▶ Work to complete
Count the lines in the listing that contain the string "numericTimeSignature" and give only that number.

+ + + +

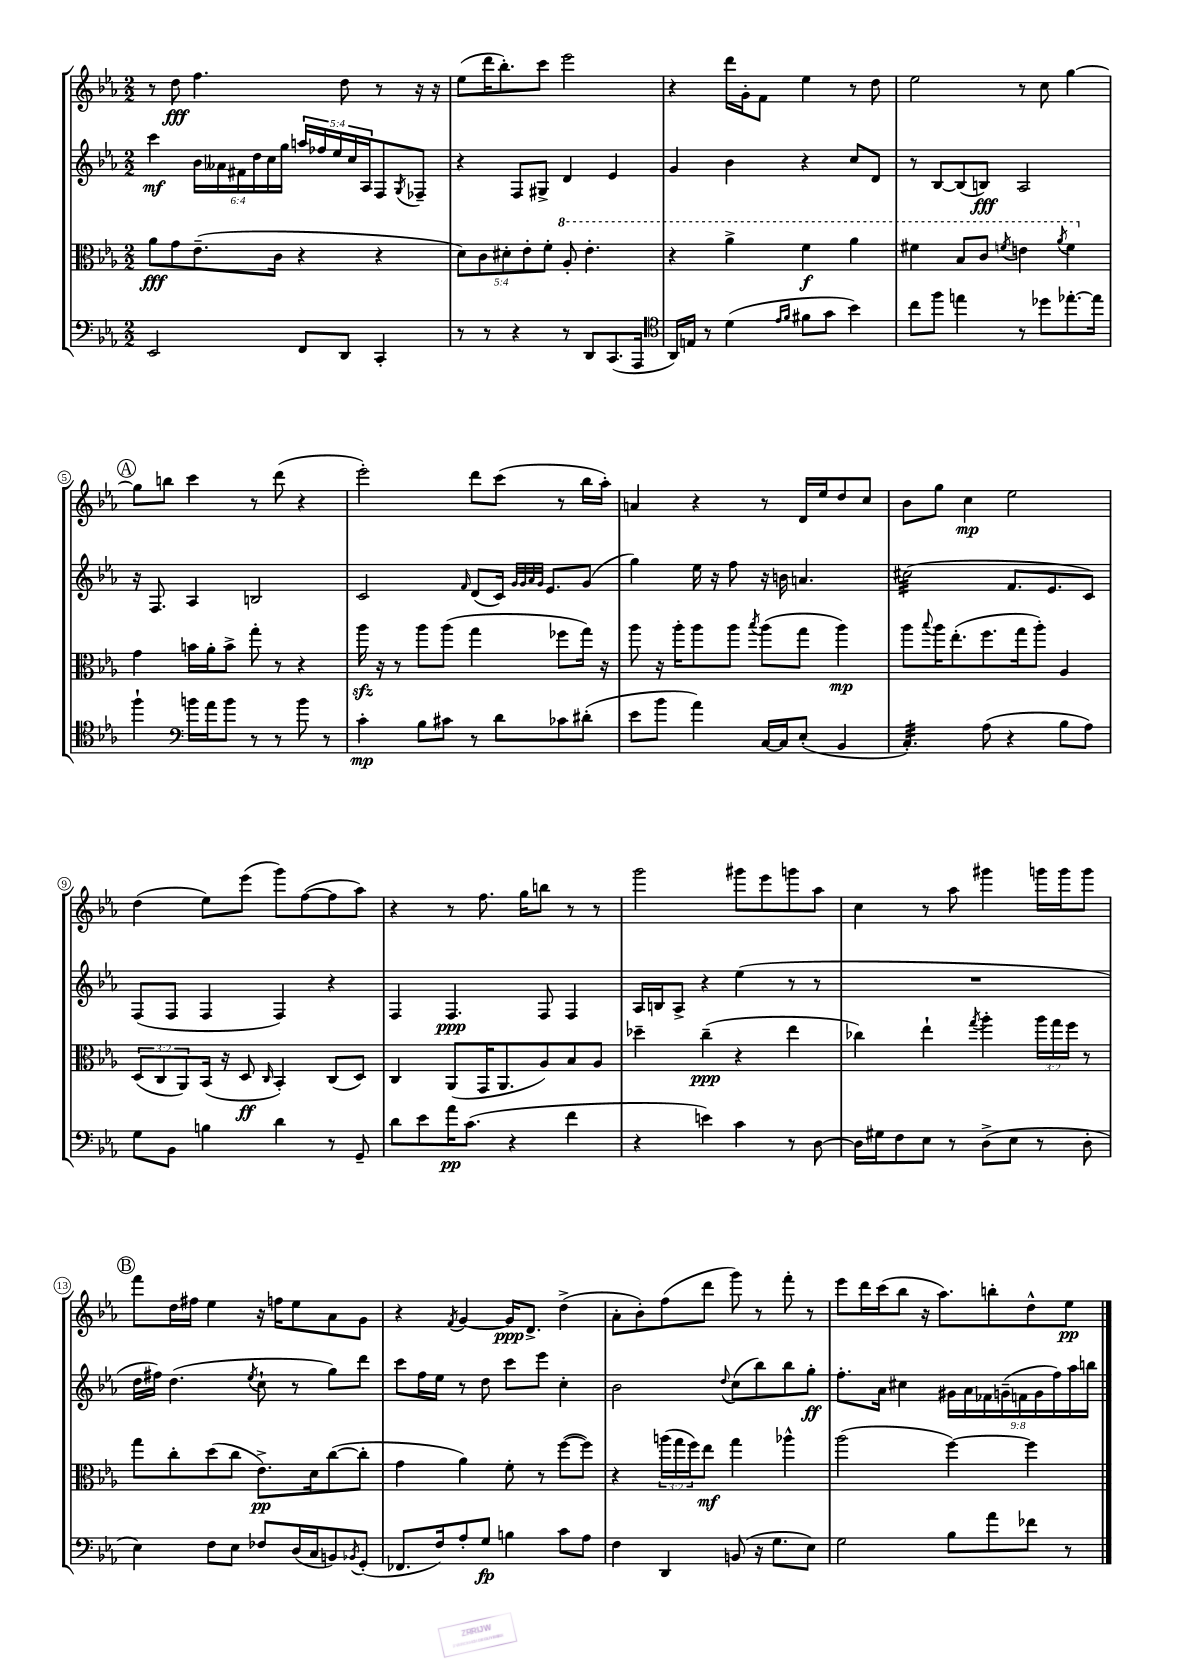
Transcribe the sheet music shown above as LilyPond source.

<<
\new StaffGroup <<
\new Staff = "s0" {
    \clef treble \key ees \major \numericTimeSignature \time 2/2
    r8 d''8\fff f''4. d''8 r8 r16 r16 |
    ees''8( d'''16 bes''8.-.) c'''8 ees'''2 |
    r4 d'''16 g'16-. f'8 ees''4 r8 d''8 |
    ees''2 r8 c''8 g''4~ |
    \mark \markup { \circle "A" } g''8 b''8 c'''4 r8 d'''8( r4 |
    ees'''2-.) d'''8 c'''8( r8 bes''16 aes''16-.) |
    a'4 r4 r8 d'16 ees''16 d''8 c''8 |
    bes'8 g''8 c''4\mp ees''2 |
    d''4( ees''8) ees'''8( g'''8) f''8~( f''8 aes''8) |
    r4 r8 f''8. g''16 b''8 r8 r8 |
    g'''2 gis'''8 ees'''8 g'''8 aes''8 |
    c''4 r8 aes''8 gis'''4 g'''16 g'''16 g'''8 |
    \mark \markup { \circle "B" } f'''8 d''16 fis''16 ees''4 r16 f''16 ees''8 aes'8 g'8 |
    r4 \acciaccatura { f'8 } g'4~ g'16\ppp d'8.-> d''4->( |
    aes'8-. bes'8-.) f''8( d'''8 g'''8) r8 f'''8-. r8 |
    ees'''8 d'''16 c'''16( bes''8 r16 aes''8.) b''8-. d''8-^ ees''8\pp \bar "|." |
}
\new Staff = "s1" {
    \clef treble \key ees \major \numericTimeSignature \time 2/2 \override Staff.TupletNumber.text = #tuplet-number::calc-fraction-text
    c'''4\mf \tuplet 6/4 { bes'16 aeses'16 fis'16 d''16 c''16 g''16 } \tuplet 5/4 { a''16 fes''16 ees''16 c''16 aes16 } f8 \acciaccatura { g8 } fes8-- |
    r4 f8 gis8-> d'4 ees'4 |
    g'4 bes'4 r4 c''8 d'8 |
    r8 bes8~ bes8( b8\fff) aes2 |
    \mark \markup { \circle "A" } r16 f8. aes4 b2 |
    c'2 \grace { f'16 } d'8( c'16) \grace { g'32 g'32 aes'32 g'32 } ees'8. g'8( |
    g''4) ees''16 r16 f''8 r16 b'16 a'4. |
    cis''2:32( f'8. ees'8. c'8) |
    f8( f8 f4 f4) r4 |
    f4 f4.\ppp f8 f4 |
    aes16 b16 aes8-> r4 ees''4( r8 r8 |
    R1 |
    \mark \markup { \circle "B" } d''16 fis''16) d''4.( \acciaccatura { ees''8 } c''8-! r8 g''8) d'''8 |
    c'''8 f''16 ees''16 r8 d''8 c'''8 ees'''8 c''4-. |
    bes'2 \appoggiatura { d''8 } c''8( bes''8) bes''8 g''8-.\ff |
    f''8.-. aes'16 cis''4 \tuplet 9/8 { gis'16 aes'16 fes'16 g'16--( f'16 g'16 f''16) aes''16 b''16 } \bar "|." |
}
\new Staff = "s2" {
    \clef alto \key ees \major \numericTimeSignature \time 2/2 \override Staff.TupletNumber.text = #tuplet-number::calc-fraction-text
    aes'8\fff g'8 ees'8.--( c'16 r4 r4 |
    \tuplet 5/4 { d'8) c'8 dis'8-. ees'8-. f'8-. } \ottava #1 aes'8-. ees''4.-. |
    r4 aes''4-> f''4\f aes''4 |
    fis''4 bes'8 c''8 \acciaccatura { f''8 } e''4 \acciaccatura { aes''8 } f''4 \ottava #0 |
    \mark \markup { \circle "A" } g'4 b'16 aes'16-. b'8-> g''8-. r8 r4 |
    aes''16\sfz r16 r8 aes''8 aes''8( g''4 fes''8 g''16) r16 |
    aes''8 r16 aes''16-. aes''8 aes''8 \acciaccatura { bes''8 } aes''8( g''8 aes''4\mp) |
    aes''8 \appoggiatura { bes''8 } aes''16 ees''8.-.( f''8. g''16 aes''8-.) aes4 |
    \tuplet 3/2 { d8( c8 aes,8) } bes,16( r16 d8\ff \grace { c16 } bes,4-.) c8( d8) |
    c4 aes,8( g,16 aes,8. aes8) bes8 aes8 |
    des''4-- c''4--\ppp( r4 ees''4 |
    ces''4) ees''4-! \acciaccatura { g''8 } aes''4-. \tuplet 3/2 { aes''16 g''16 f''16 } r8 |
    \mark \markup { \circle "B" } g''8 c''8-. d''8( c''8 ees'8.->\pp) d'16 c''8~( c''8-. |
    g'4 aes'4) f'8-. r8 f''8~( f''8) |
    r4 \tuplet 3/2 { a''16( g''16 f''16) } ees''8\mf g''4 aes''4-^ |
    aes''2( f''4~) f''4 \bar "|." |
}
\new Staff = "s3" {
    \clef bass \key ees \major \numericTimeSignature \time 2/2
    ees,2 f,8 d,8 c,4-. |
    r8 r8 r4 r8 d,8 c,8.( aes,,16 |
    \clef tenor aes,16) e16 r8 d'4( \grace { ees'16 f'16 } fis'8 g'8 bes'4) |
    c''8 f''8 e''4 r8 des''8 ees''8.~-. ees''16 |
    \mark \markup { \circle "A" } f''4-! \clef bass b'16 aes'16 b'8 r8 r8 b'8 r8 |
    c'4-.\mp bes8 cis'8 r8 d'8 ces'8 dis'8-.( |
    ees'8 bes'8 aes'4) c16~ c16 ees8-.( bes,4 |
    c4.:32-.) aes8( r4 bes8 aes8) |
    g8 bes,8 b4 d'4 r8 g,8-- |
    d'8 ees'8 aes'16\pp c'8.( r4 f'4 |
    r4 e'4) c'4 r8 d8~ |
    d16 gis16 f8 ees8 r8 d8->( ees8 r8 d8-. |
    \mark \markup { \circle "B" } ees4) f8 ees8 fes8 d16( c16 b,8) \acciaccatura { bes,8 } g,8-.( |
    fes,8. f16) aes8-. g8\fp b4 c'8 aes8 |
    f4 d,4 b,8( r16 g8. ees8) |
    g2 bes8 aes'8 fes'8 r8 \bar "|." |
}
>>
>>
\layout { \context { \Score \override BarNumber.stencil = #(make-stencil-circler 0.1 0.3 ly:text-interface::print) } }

+ + + +

▶ Reply to the exercise
4